**WHAT TO DO**
Word for word and without images, transcribe all of the records.

Records drawn from a dataset:
● ● ● ● ●

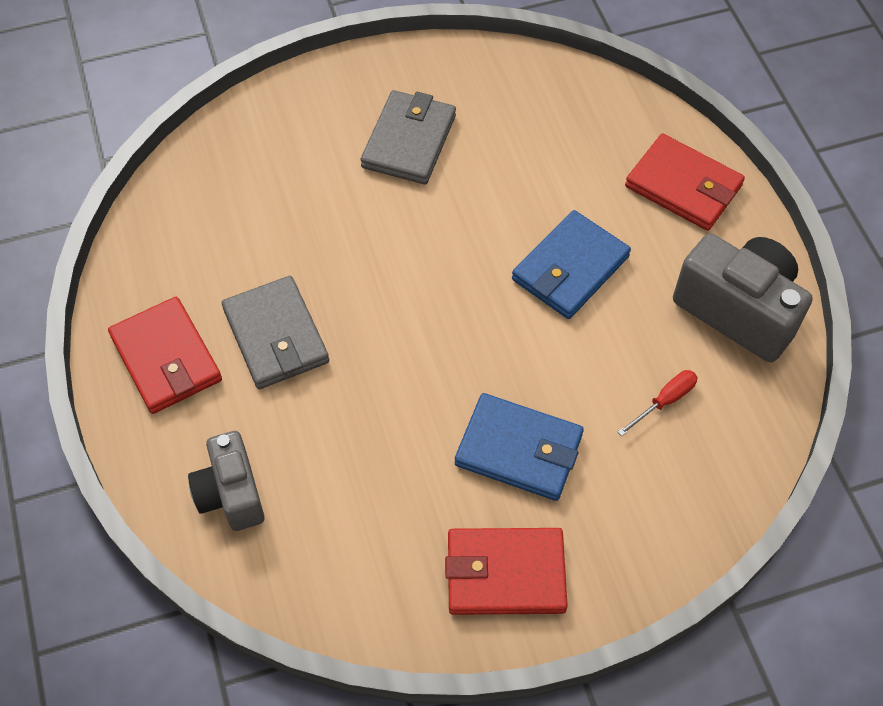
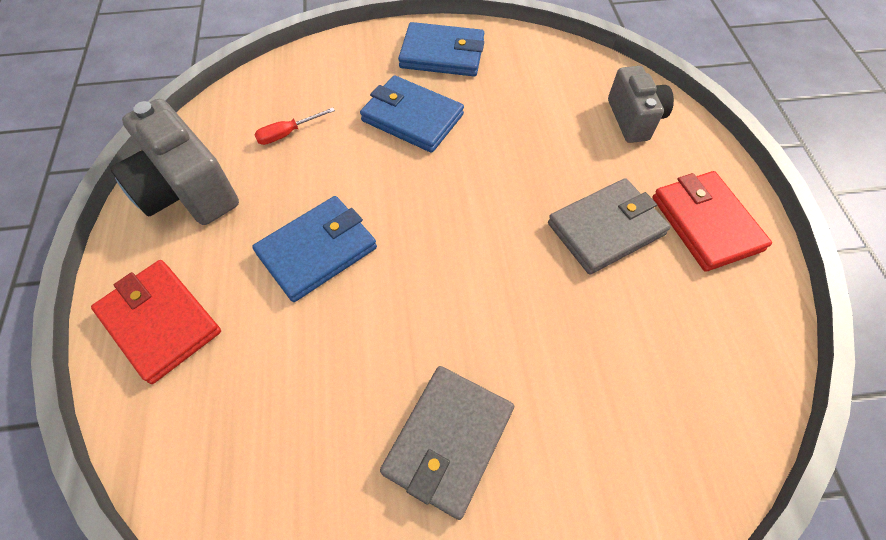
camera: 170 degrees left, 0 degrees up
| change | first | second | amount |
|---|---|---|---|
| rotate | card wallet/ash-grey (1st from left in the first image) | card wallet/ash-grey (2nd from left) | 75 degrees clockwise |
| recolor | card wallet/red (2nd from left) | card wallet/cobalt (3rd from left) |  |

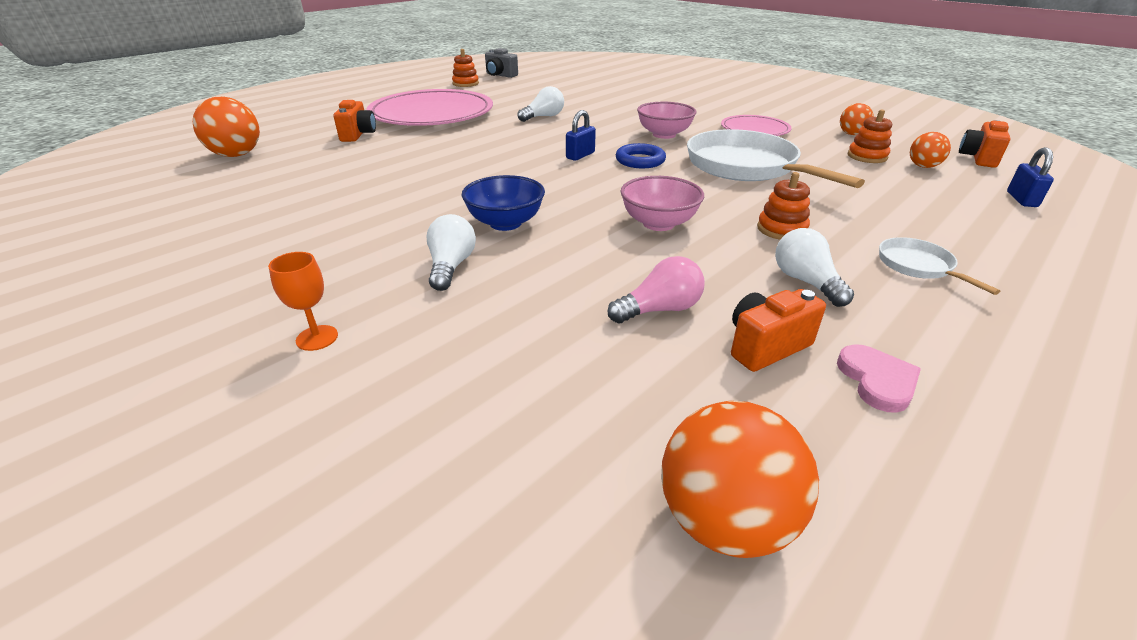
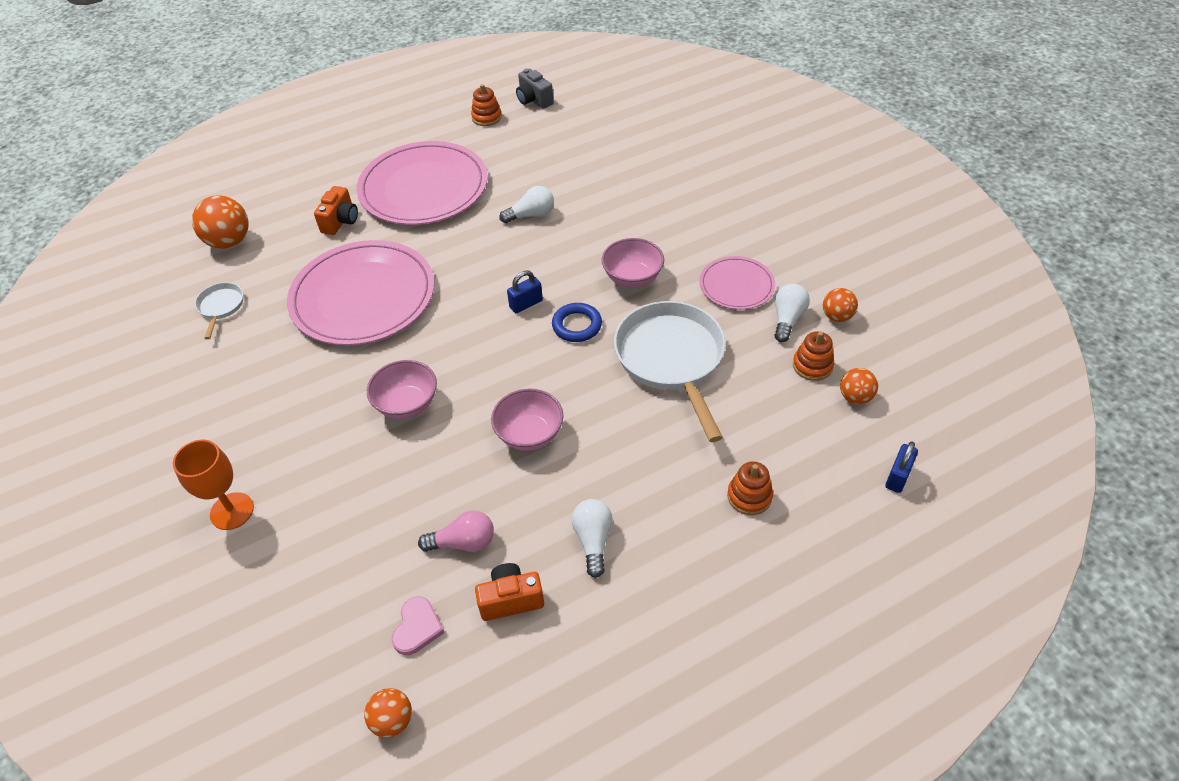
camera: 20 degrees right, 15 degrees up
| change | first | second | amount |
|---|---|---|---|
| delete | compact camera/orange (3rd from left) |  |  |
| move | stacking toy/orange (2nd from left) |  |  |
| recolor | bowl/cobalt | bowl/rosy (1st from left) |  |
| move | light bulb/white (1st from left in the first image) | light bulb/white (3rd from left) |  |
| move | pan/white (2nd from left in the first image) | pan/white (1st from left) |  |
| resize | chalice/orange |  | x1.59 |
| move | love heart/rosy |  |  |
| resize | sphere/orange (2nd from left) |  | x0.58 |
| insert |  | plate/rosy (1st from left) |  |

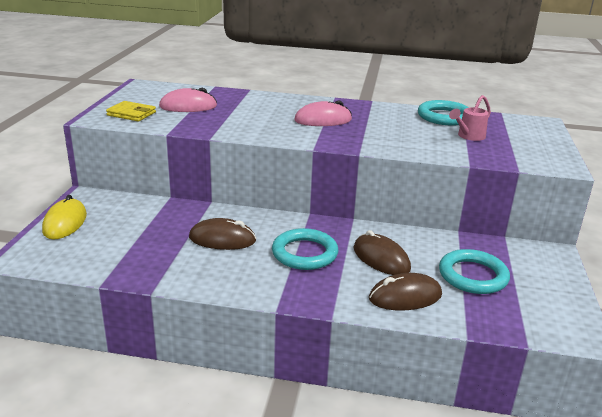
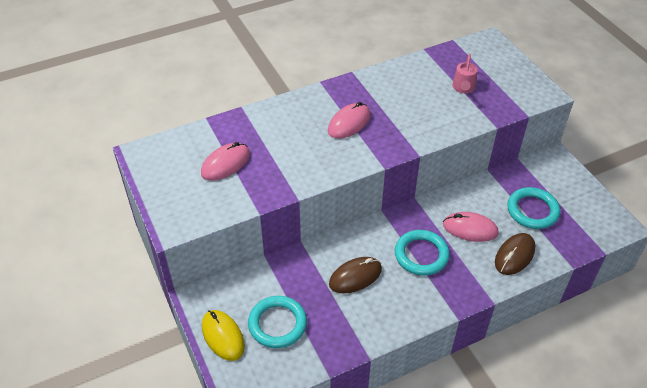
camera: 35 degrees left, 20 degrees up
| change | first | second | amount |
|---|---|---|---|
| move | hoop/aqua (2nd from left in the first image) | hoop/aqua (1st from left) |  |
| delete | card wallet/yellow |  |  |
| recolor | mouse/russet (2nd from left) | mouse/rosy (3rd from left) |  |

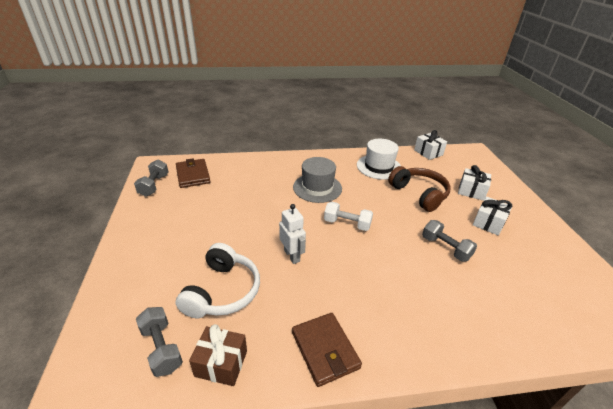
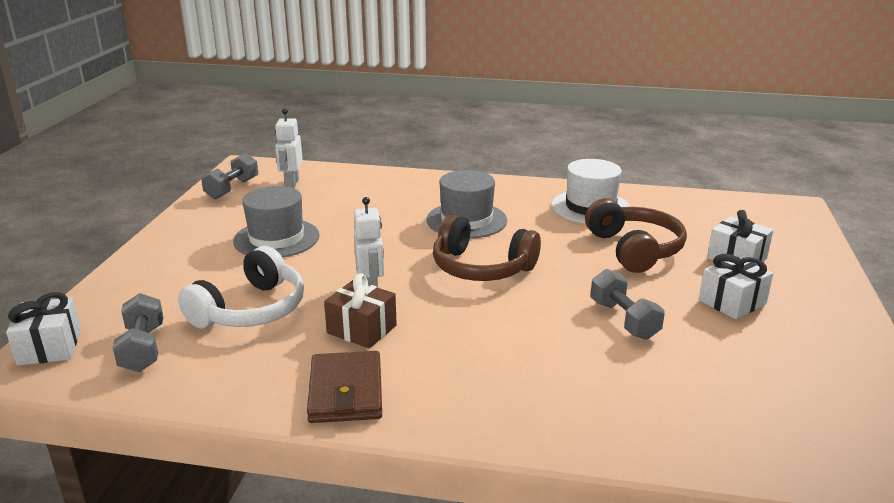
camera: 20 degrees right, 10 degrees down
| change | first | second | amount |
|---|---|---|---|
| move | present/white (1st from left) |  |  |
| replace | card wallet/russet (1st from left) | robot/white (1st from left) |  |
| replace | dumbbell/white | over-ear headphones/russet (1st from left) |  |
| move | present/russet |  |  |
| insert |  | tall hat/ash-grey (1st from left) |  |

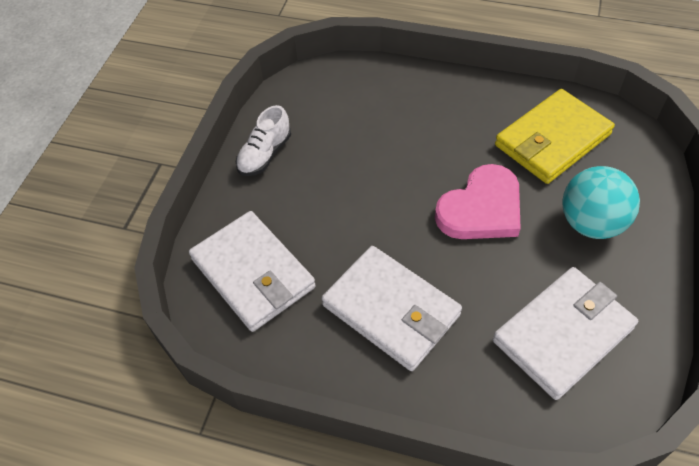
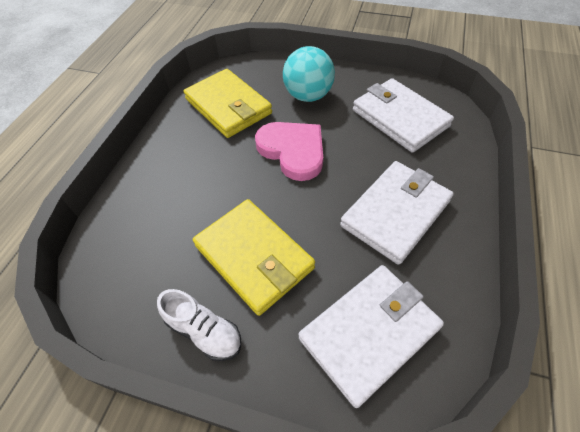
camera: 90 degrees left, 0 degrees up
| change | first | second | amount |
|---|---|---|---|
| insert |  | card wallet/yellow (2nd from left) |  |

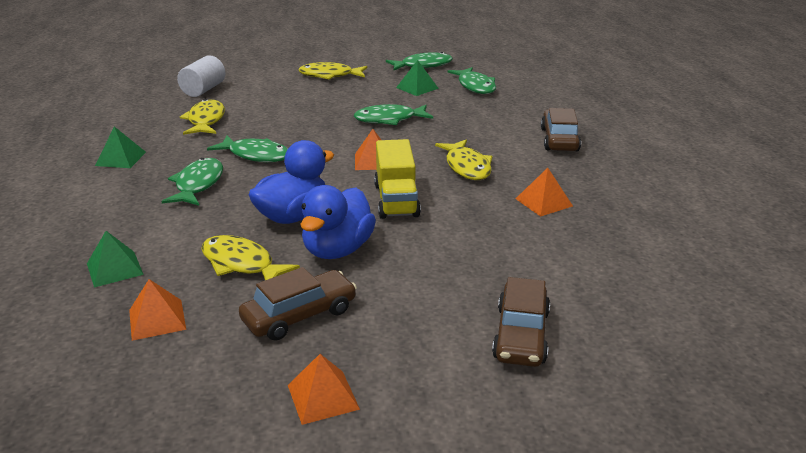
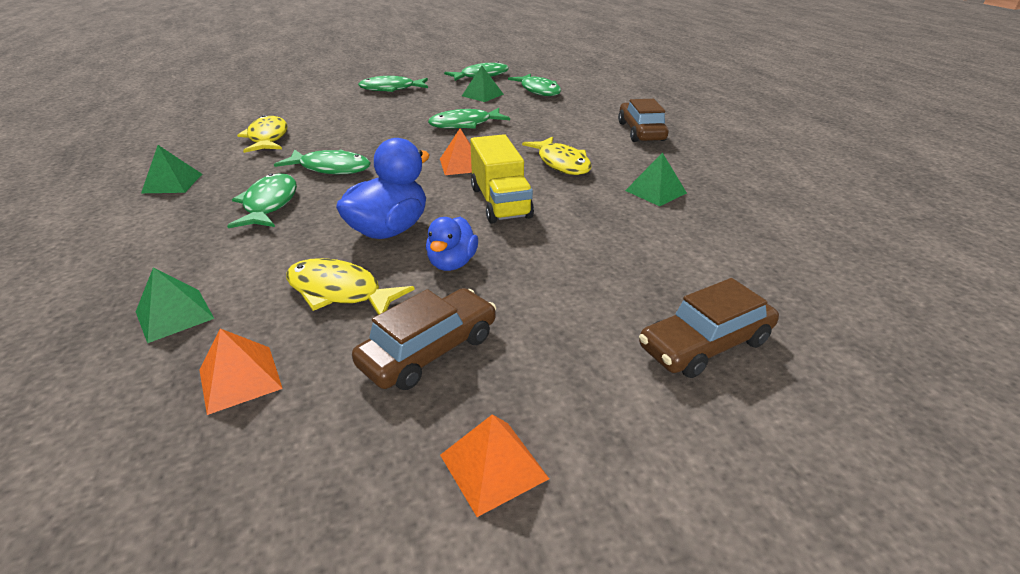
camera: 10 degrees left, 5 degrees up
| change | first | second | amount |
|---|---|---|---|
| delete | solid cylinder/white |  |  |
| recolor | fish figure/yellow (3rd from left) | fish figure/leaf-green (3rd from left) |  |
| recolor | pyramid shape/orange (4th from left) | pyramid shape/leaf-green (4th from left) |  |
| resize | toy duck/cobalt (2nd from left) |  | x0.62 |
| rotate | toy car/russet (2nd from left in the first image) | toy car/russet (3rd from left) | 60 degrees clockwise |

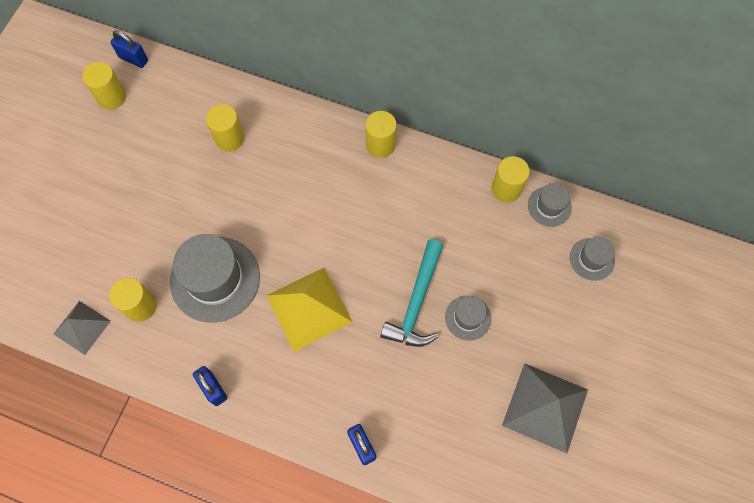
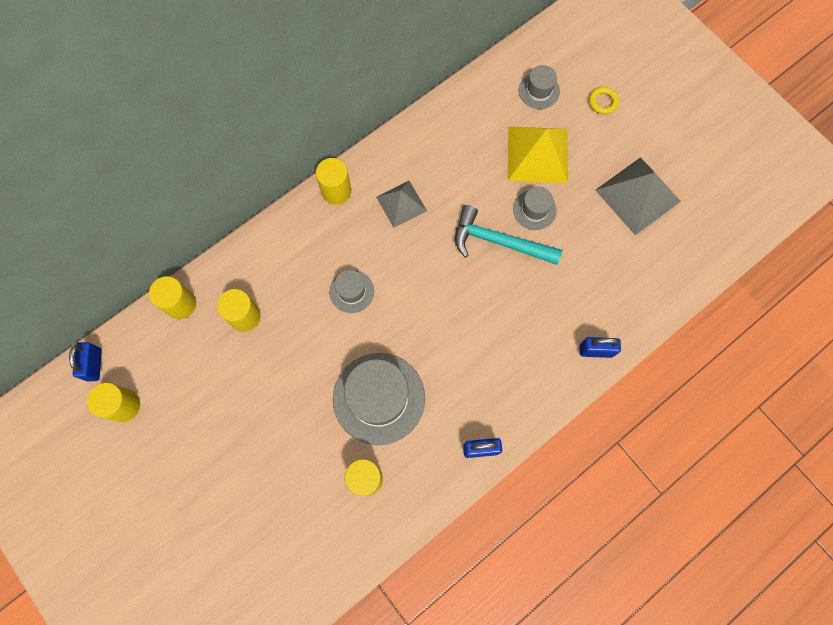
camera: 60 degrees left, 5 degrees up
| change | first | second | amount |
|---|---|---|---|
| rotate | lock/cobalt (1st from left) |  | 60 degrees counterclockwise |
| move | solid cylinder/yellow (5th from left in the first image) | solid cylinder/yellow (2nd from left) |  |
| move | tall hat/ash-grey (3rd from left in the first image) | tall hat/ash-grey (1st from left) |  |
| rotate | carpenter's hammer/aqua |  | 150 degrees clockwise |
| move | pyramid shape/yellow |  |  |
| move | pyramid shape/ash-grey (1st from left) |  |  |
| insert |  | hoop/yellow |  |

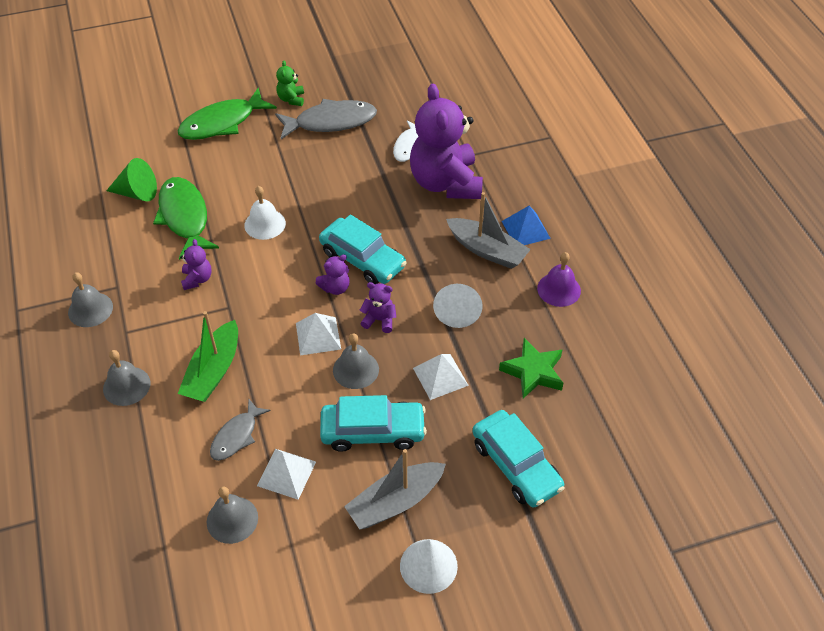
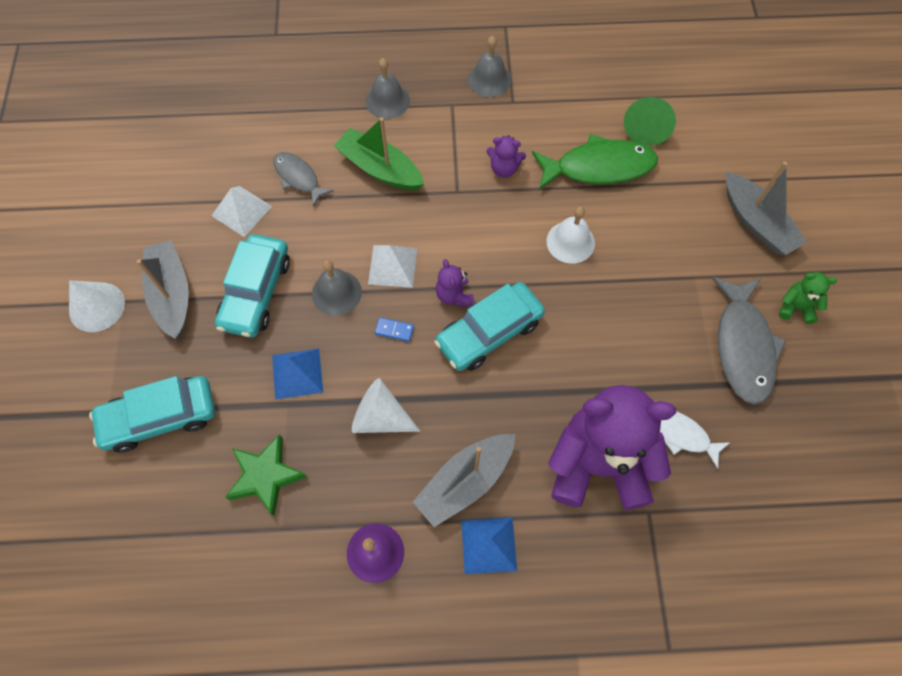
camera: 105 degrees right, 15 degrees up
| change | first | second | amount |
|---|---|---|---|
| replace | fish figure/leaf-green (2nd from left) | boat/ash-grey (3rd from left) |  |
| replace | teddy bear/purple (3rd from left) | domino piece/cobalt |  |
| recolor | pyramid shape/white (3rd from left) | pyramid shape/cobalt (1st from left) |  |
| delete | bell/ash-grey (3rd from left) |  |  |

● ● ● ● ●

**EXPECTED ANSWER**
camera: 170 degrees left, 0 degrees up
| change | first | second | amount |
|---|---|---|---|
| rotate | card wallet/ash-grey (1st from left in the first image) | card wallet/ash-grey (2nd from left) | 75 degrees clockwise |
| recolor | card wallet/red (2nd from left) | card wallet/cobalt (3rd from left) |  |

camera: 20 degrees right, 15 degrees up
| change | first | second | amount |
|---|---|---|---|
| delete | compact camera/orange (3rd from left) |  |  |
| move | stacking toy/orange (2nd from left) |  |  |
| recolor | bowl/cobalt | bowl/rosy (1st from left) |  |
| move | light bulb/white (1st from left in the first image) | light bulb/white (3rd from left) |  |
| move | pan/white (2nd from left in the first image) | pan/white (1st from left) |  |
| resize | chalice/orange |  | x1.59 |
| move | love heart/rosy |  |  |
| resize | sphere/orange (2nd from left) |  | x0.58 |
| insert |  | plate/rosy (1st from left) |  |

camera: 35 degrees left, 20 degrees up
| change | first | second | amount |
|---|---|---|---|
| move | hoop/aqua (2nd from left in the first image) | hoop/aqua (1st from left) |  |
| delete | card wallet/yellow |  |  |
| recolor | mouse/russet (2nd from left) | mouse/rosy (3rd from left) |  |

camera: 20 degrees right, 10 degrees down
| change | first | second | amount |
|---|---|---|---|
| move | present/white (1st from left) |  |  |
| replace | card wallet/russet (1st from left) | robot/white (1st from left) |  |
| replace | dumbbell/white | over-ear headphones/russet (1st from left) |  |
| move | present/russet |  |  |
| insert |  | tall hat/ash-grey (1st from left) |  |

camera: 90 degrees left, 0 degrees up
| change | first | second | amount |
|---|---|---|---|
| insert |  | card wallet/yellow (2nd from left) |  |

camera: 10 degrees left, 5 degrees up
| change | first | second | amount |
|---|---|---|---|
| delete | solid cylinder/white |  |  |
| recolor | fish figure/yellow (3rd from left) | fish figure/leaf-green (3rd from left) |  |
| recolor | pyramid shape/orange (4th from left) | pyramid shape/leaf-green (4th from left) |  |
| resize | toy duck/cobalt (2nd from left) |  | x0.62 |
| rotate | toy car/russet (2nd from left in the first image) | toy car/russet (3rd from left) | 60 degrees clockwise |

camera: 60 degrees left, 5 degrees up
| change | first | second | amount |
|---|---|---|---|
| rotate | lock/cobalt (1st from left) |  | 60 degrees counterclockwise |
| move | solid cylinder/yellow (5th from left in the first image) | solid cylinder/yellow (2nd from left) |  |
| move | tall hat/ash-grey (3rd from left in the first image) | tall hat/ash-grey (1st from left) |  |
| rotate | carpenter's hammer/aqua |  | 150 degrees clockwise |
| move | pyramid shape/yellow |  |  |
| move | pyramid shape/ash-grey (1st from left) |  |  |
| insert |  | hoop/yellow |  |

camera: 105 degrees right, 15 degrees up
| change | first | second | amount |
|---|---|---|---|
| replace | fish figure/leaf-green (2nd from left) | boat/ash-grey (3rd from left) |  |
| replace | teddy bear/purple (3rd from left) | domino piece/cobalt |  |
| recolor | pyramid shape/white (3rd from left) | pyramid shape/cobalt (1st from left) |  |
| delete | bell/ash-grey (3rd from left) |  |  |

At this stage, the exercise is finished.